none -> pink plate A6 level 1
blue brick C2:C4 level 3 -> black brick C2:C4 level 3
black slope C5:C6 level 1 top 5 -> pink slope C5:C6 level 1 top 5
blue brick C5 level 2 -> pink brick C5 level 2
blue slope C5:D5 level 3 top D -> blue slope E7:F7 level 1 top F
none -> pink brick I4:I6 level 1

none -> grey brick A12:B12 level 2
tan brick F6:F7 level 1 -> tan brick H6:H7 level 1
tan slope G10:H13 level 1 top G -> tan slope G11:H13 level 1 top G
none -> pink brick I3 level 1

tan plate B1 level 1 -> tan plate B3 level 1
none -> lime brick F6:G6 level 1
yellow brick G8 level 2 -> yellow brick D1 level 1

============================================================

Exercise details ->
With the line that contains "none -> grey brick A12:B12 level 2" as your start, reproduce the data above exactly through its last line, and nothing before that start.

Your solution ->
none -> grey brick A12:B12 level 2
tan brick F6:F7 level 1 -> tan brick H6:H7 level 1
tan slope G10:H13 level 1 top G -> tan slope G11:H13 level 1 top G
none -> pink brick I3 level 1

tan plate B1 level 1 -> tan plate B3 level 1
none -> lime brick F6:G6 level 1
yellow brick G8 level 2 -> yellow brick D1 level 1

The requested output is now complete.